> **DATASET EXCERPTS**
□ □ □ □ □

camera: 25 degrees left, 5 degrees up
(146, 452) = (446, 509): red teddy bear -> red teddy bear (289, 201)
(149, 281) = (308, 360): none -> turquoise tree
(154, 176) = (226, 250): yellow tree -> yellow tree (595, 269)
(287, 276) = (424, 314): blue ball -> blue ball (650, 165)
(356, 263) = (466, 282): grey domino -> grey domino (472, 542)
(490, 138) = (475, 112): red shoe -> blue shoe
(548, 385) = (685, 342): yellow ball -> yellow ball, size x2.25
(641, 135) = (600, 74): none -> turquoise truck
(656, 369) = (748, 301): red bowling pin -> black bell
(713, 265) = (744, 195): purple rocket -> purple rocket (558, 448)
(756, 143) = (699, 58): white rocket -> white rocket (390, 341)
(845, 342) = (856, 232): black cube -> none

□ □ □ □ □

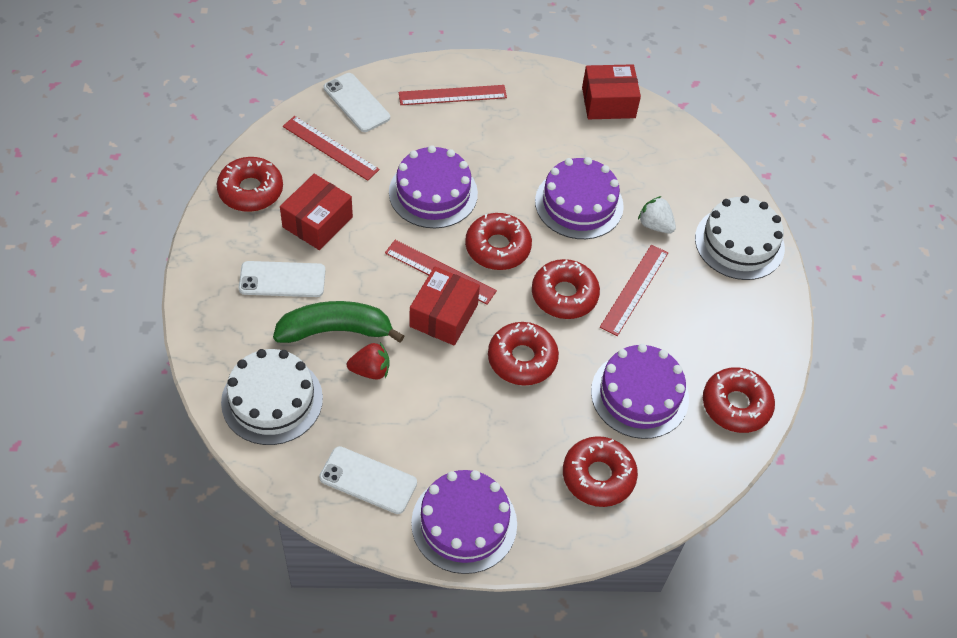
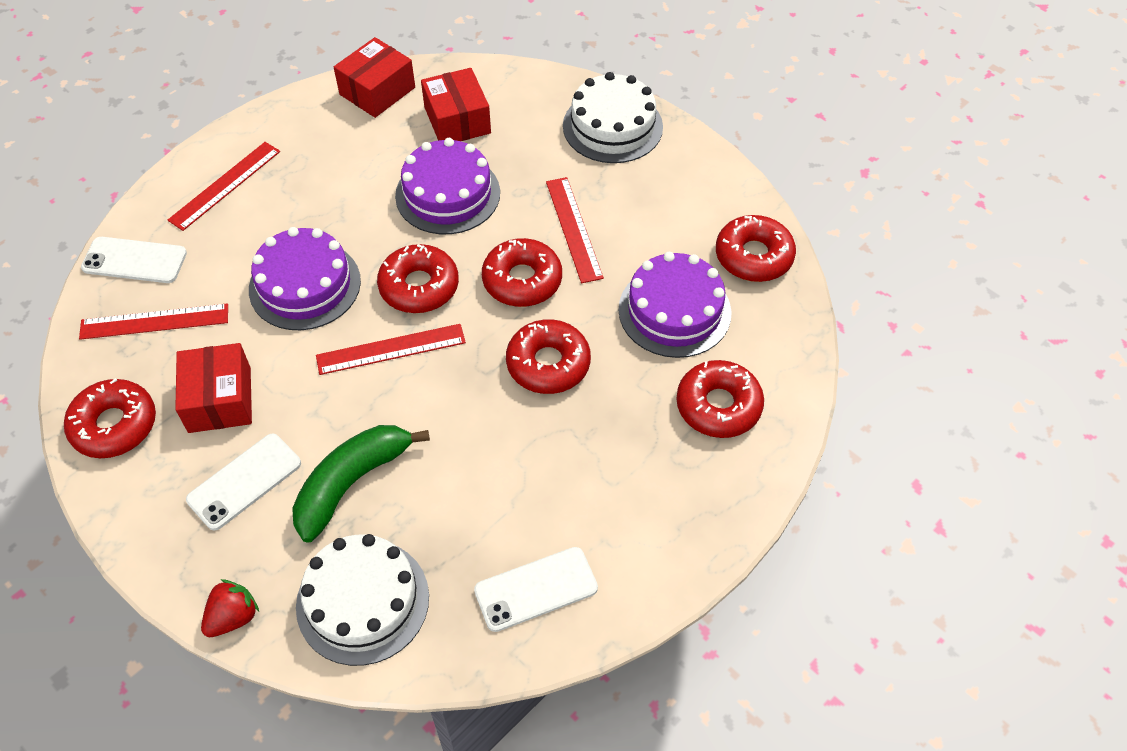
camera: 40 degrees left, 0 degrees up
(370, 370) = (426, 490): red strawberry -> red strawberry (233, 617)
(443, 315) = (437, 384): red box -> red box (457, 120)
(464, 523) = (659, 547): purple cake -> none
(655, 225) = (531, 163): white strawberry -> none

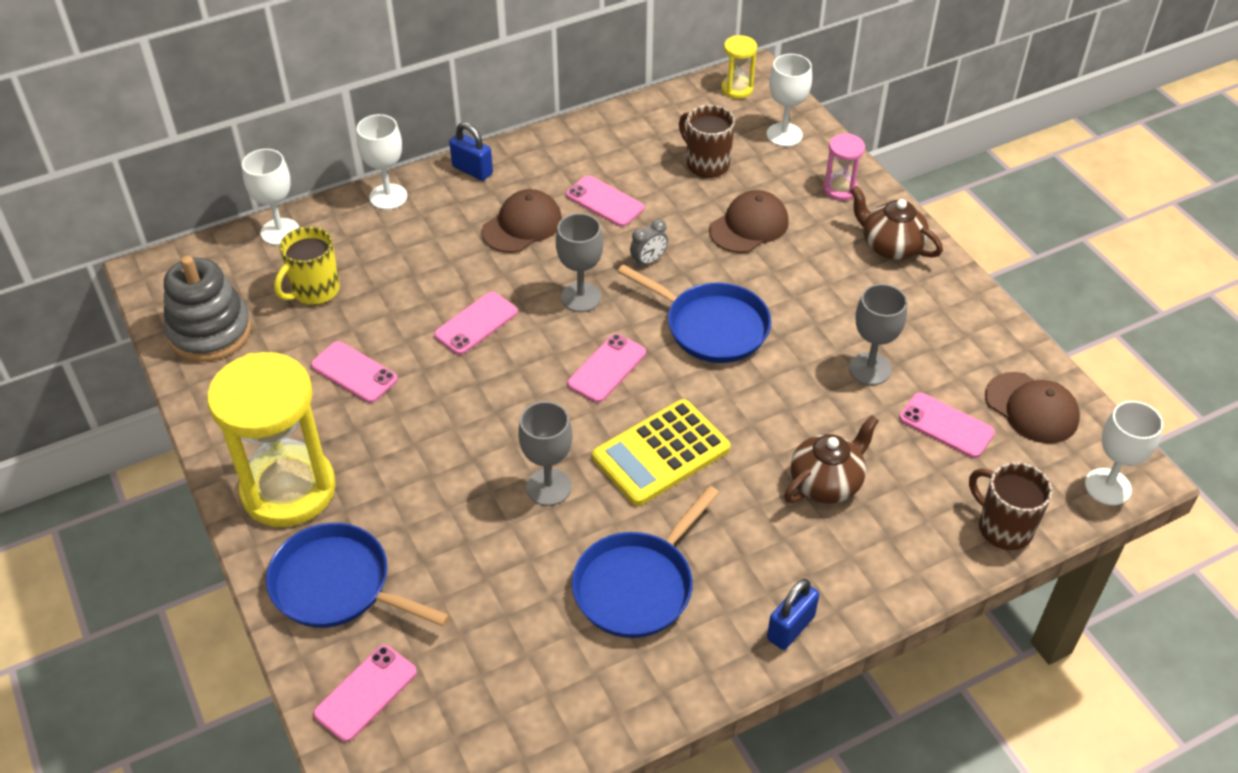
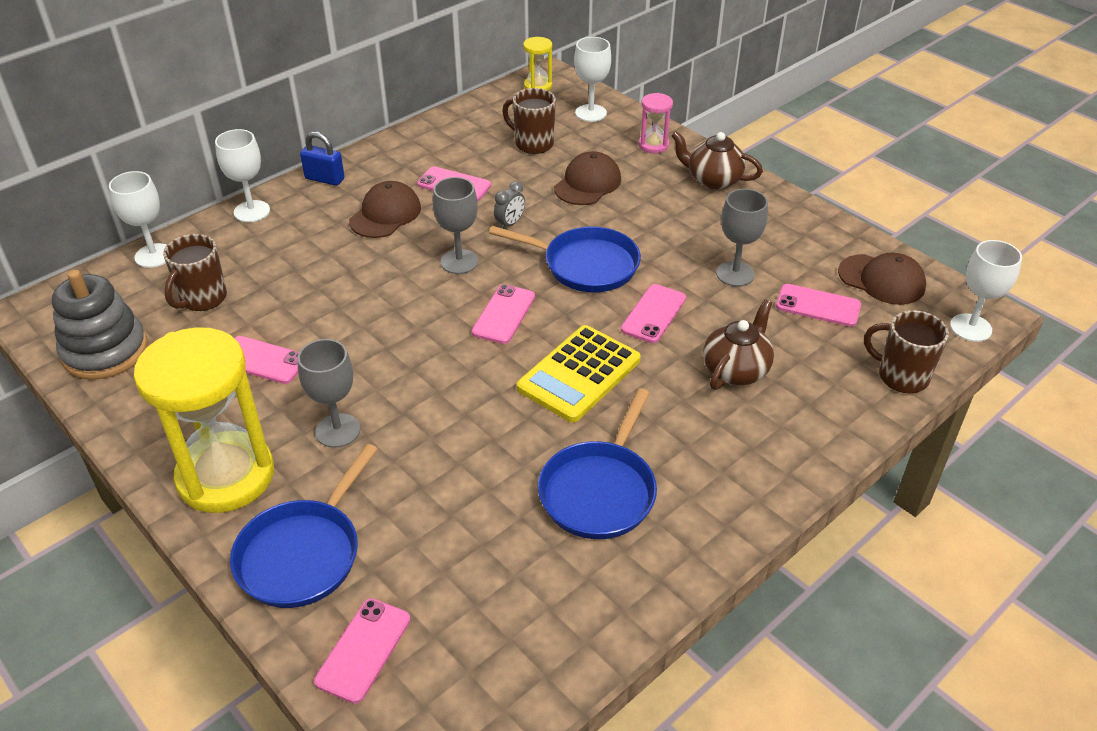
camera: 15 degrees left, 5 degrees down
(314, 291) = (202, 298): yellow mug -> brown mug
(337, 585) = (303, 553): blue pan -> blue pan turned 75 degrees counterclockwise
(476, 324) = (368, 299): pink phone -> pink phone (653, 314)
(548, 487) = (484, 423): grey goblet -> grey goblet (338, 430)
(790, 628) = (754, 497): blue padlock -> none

□ □ □ □ □

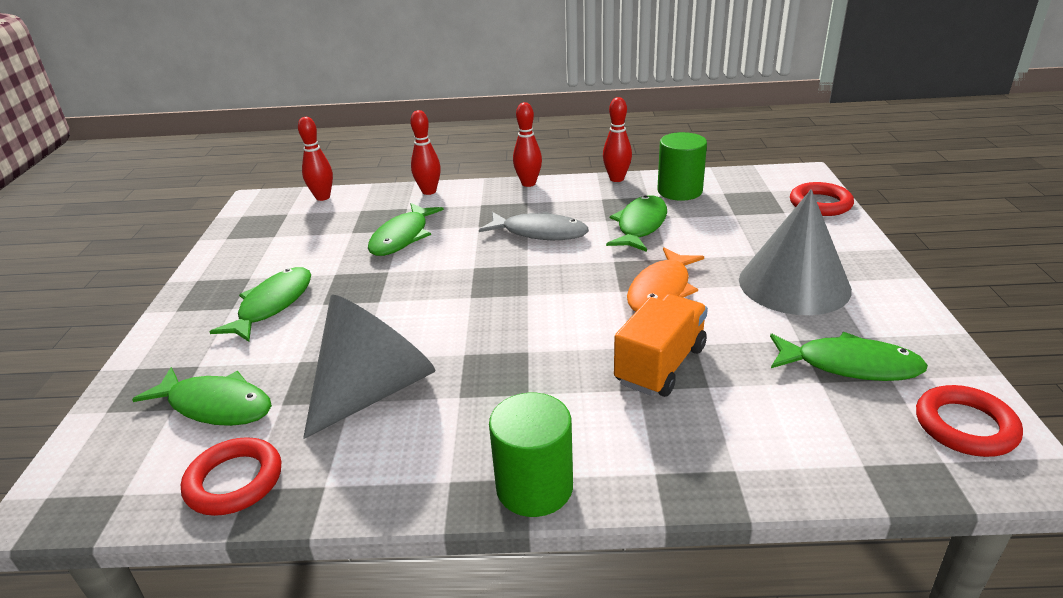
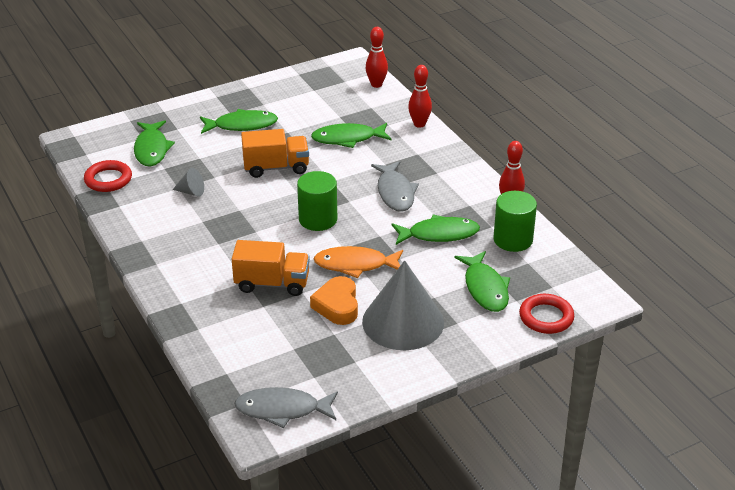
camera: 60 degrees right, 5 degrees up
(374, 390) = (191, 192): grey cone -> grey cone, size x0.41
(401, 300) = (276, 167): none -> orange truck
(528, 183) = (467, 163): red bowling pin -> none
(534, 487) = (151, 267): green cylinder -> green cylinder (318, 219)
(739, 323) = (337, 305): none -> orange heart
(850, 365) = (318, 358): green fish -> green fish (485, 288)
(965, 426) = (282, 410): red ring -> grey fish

□ □ □ □ □

Beginning with the line that contains "(655, 225) = (531, 163): white", write out the lines of the material above exactly, and end with the line that contains "(790, 628) = (754, 497): blue padlock -> none". Omit the pictures.

(655, 225) = (531, 163): white strawberry -> none

camera: 15 degrees left, 5 degrees down
(314, 291) = (202, 298): yellow mug -> brown mug
(337, 585) = (303, 553): blue pan -> blue pan turned 75 degrees counterclockwise
(476, 324) = (368, 299): pink phone -> pink phone (653, 314)
(548, 487) = (484, 423): grey goblet -> grey goblet (338, 430)
(790, 628) = (754, 497): blue padlock -> none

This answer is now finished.